Work required: The whole listing needs to be written out exactly, except for any images.

Data listing:
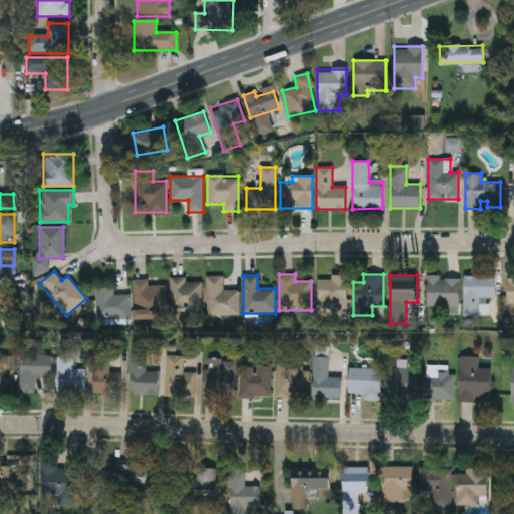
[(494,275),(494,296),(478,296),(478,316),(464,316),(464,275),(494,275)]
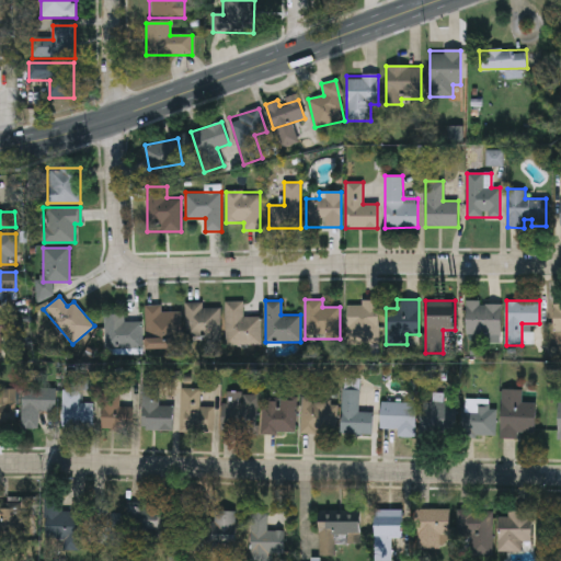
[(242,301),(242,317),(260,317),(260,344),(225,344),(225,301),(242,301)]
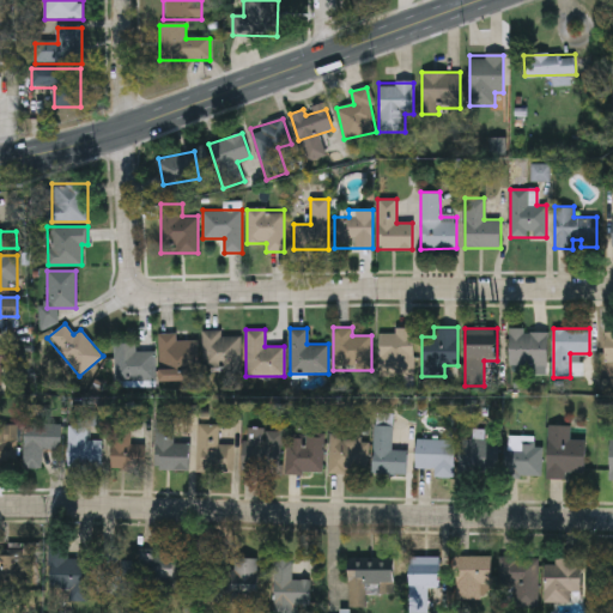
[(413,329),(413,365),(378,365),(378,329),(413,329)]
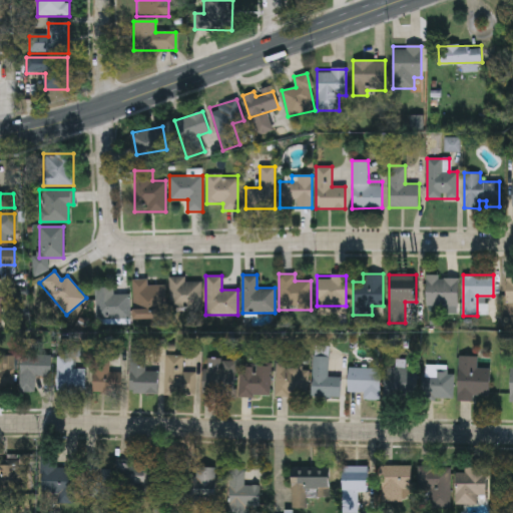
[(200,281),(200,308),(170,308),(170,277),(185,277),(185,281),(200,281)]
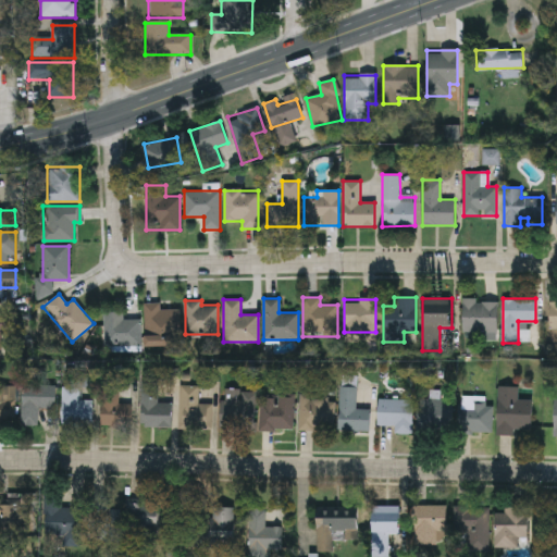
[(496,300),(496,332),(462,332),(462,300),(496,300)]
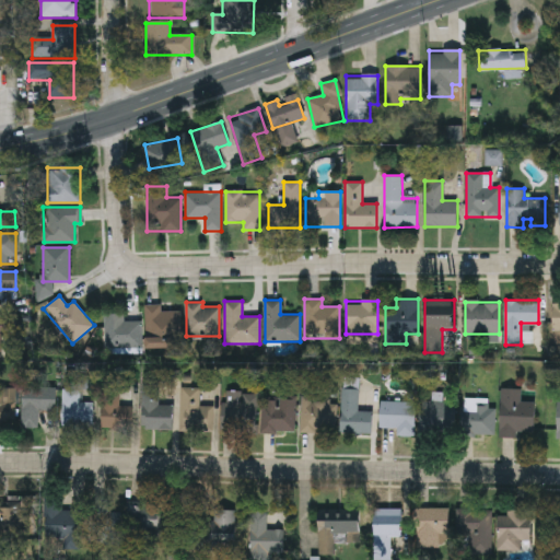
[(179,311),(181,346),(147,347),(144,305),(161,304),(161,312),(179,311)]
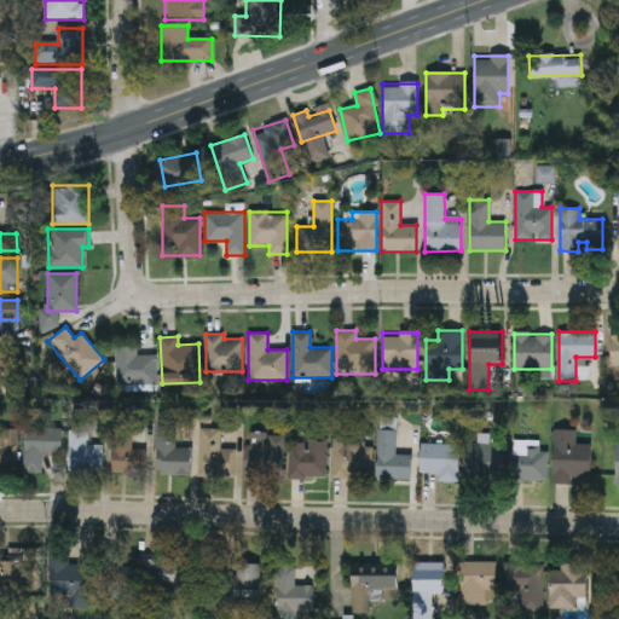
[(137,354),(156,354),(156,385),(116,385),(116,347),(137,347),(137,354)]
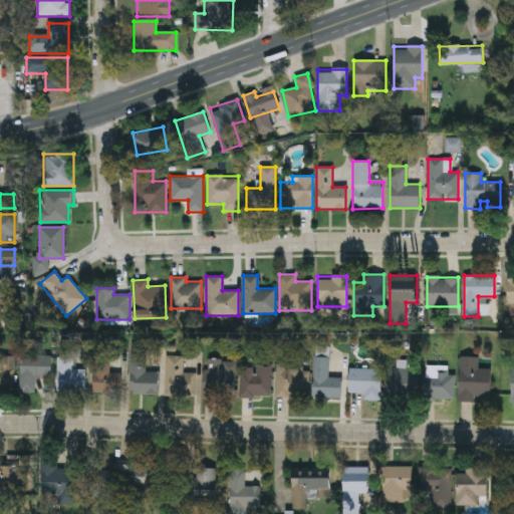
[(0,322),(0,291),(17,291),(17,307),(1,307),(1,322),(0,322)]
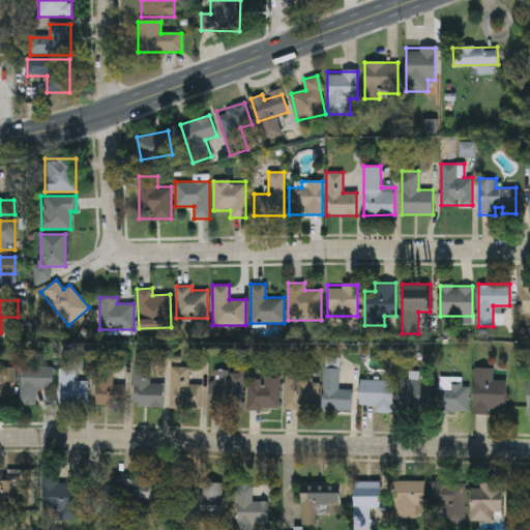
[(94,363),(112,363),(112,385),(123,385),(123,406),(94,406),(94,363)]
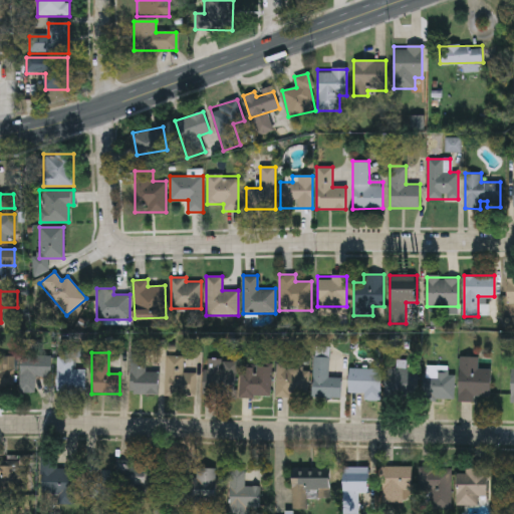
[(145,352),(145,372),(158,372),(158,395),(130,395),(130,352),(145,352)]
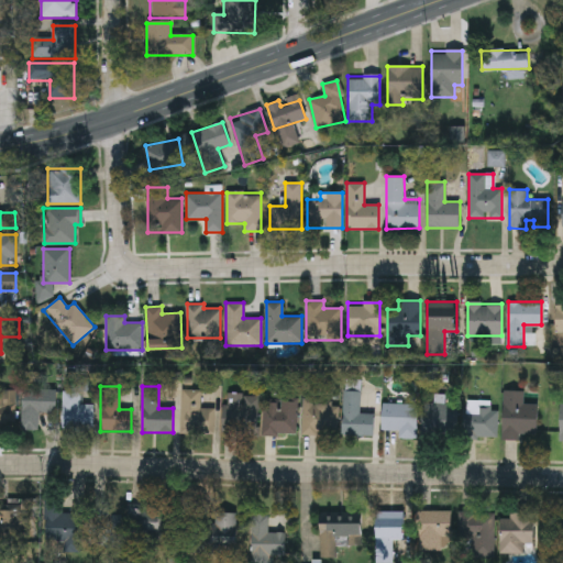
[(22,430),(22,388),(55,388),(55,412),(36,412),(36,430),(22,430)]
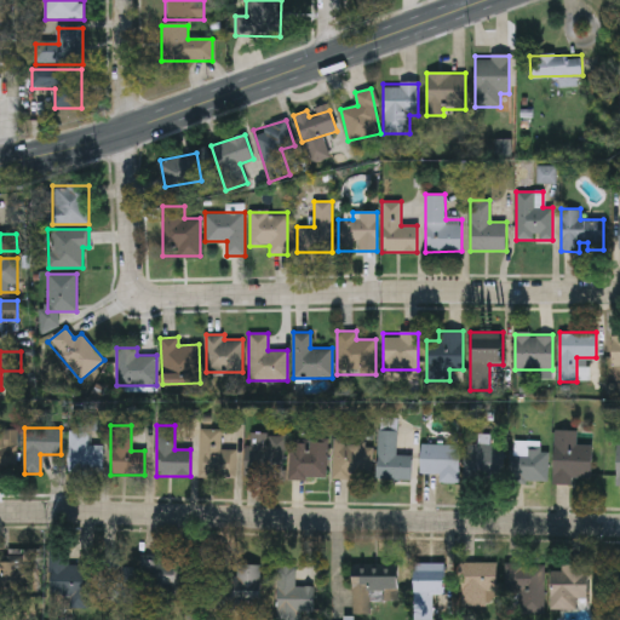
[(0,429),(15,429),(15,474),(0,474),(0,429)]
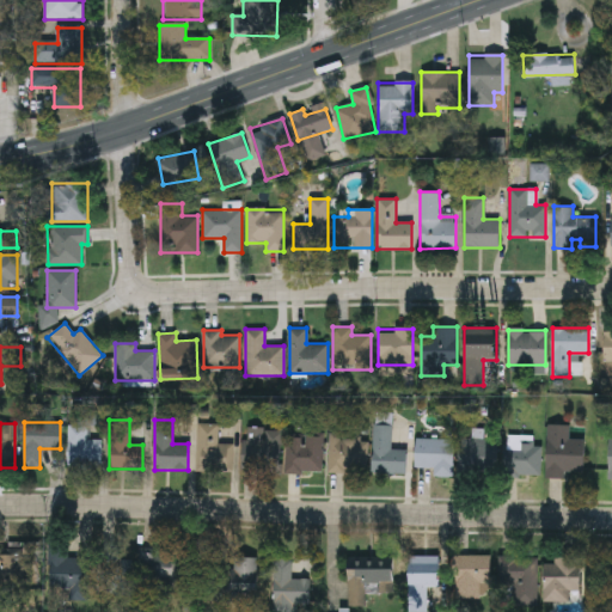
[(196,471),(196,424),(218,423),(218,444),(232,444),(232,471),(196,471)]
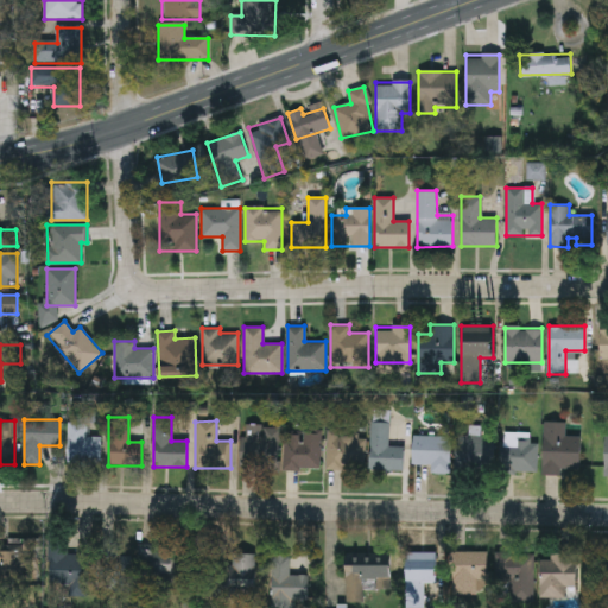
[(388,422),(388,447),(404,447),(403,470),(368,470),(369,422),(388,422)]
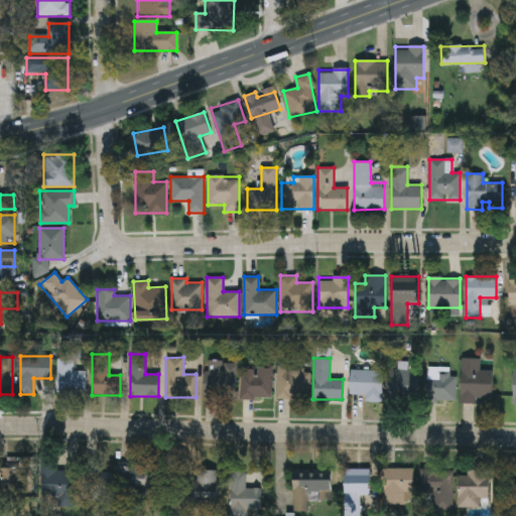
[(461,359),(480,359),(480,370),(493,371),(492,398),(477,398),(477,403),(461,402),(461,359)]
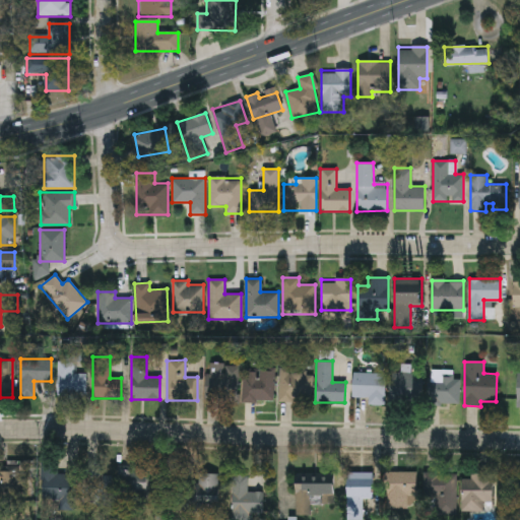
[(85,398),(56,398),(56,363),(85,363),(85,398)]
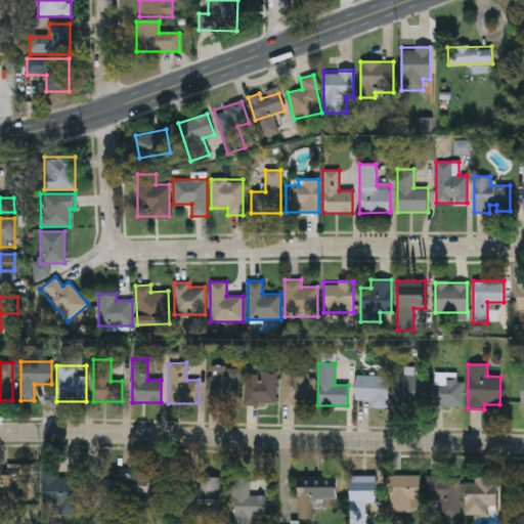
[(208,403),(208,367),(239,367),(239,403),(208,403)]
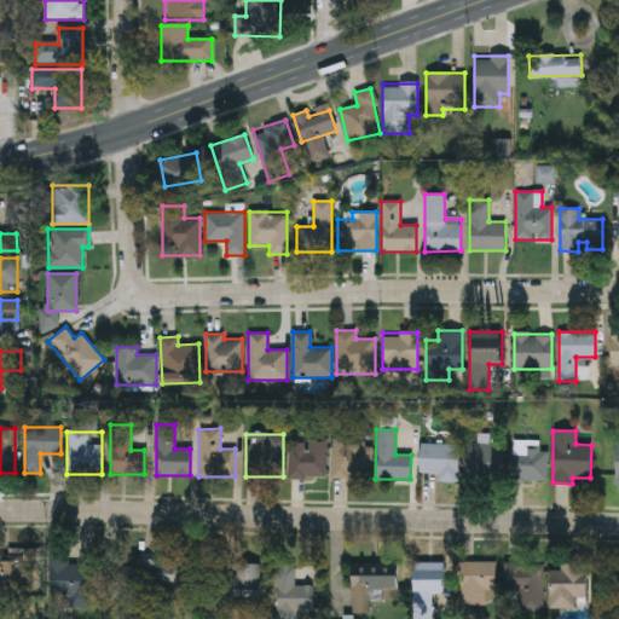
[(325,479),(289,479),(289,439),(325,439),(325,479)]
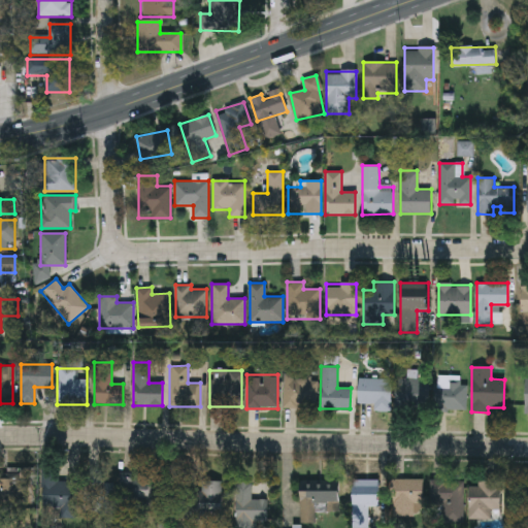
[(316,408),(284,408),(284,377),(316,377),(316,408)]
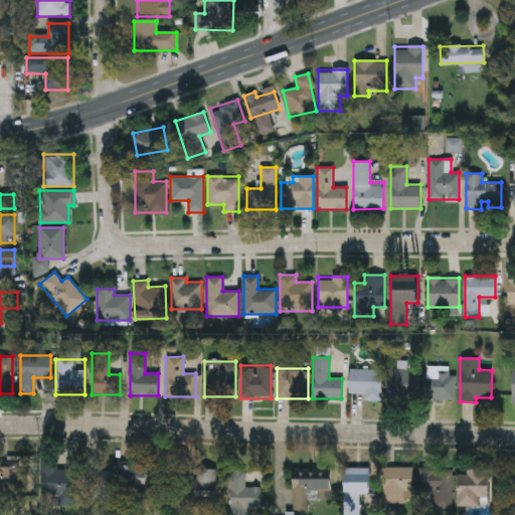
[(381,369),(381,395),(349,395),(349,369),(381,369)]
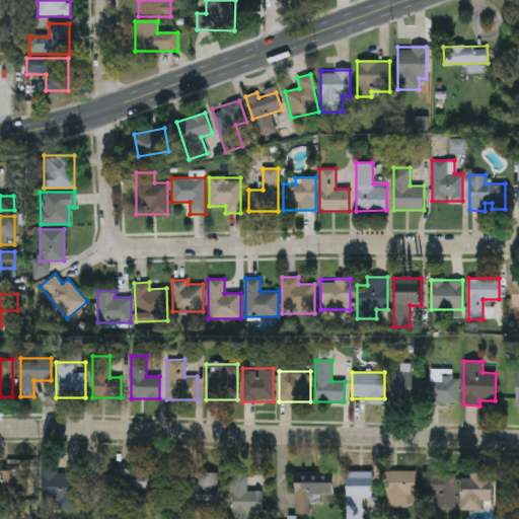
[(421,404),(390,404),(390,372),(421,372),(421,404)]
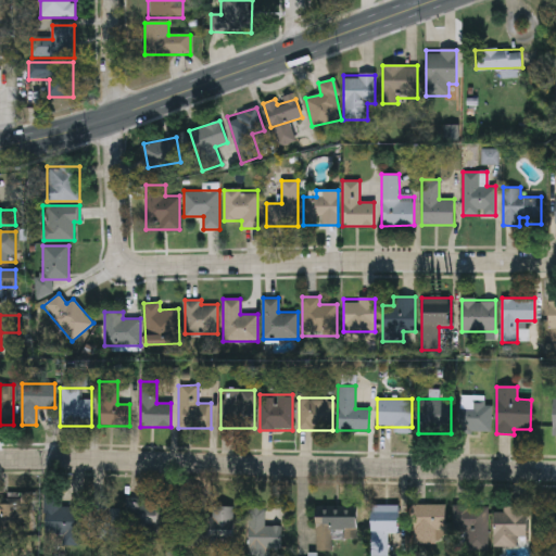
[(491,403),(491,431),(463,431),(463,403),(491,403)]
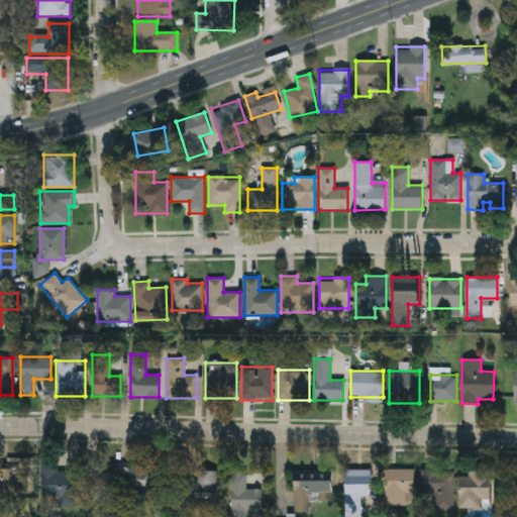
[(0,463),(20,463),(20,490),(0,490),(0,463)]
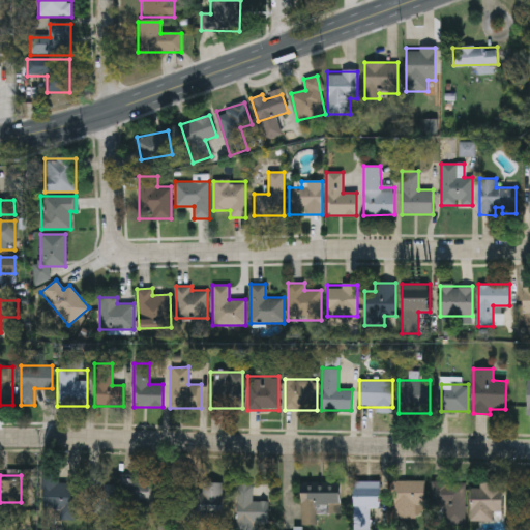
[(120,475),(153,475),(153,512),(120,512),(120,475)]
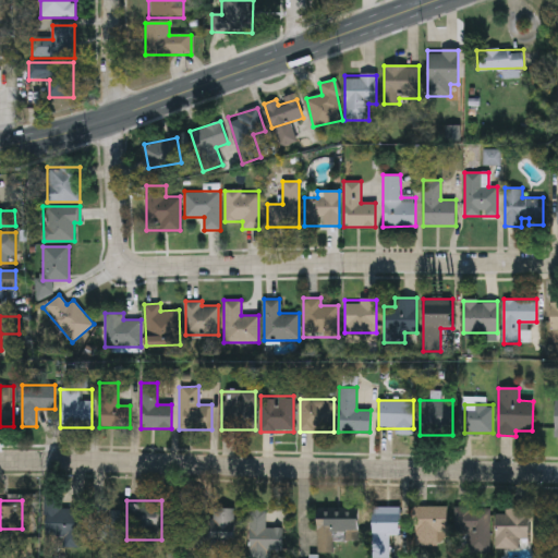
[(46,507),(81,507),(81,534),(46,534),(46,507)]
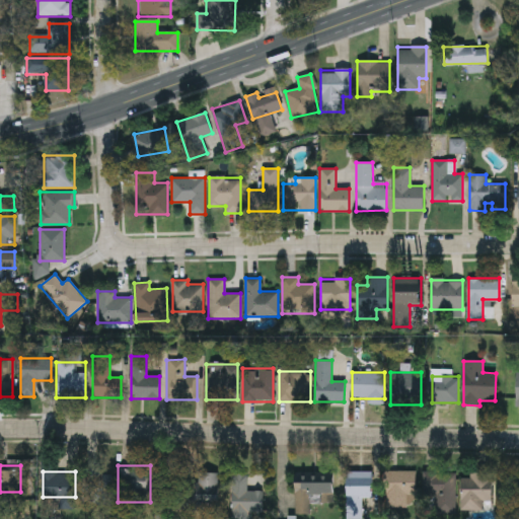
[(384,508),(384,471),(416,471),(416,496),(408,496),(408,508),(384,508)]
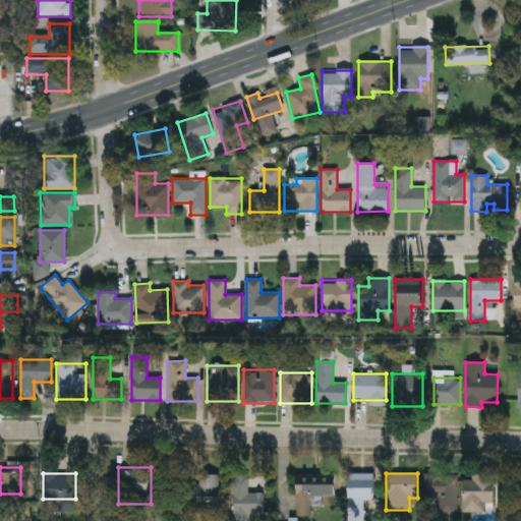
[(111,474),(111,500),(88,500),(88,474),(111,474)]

Reply:
[(494,275),(494,296),(478,296),(478,316),(464,316),(464,275),(494,275)]
[(242,301),(242,317),(260,317),(260,344),(225,344),(225,301),(242,301)]
[(413,329),(413,365),(378,365),(378,329),(413,329)]
[(200,281),(200,308),(170,308),(170,277),(185,277),(185,281),(200,281)]
[(496,300),(496,332),(462,332),(462,300),(496,300)]
[(179,311),(181,346),(147,347),(144,305),(161,304),(161,312),(179,311)]
[(137,354),(156,354),(156,385),(116,385),(116,347),(137,347),(137,354)]
[(0,322),(0,291),(17,291),(17,307),(1,307),(1,322),(0,322)]
[(94,363),(112,363),(112,385),(123,385),(123,406),(94,406),(94,363)]
[(145,352),(145,372),(158,372),(158,395),(130,395),(130,352),(145,352)]
[(22,430),(22,388),(55,388),(55,412),(36,412),(36,430),(22,430)]
[(0,429),(15,429),(15,474),(0,474),(0,429)]
[(196,471),(196,424),(218,423),(218,444),(232,444),(232,471),(196,471)]
[(388,422),(388,447),(404,447),(403,470),(368,470),(369,422),(388,422)]
[(461,359),(480,359),(480,370),(493,371),(492,398),(477,398),(477,403),(461,402),(461,359)]
[(85,398),(56,398),(56,363),(85,363),(85,398)]
[(208,403),(208,367),(239,367),(239,403),(208,403)]
[(325,479),(289,479),(289,439),(325,439),(325,479)]
[(316,408),(284,408),(284,377),(316,377),(316,408)]
[(381,369),(381,395),(349,395),(349,369),(381,369)]
[(421,404),(390,404),(390,372),(421,372),(421,404)]
[(491,403),(491,431),(463,431),(463,403),(491,403)]
[(0,463),(20,463),(20,490),(0,490),(0,463)]
[(120,475),(153,475),(153,512),(120,512),(120,475)]
[(46,507),(81,507),(81,534),(46,534),(46,507)]
[(384,508),(384,471),(416,471),(416,496),(408,496),(408,508),(384,508)]
[(111,474),(111,500),(88,500),(88,474),(111,474)]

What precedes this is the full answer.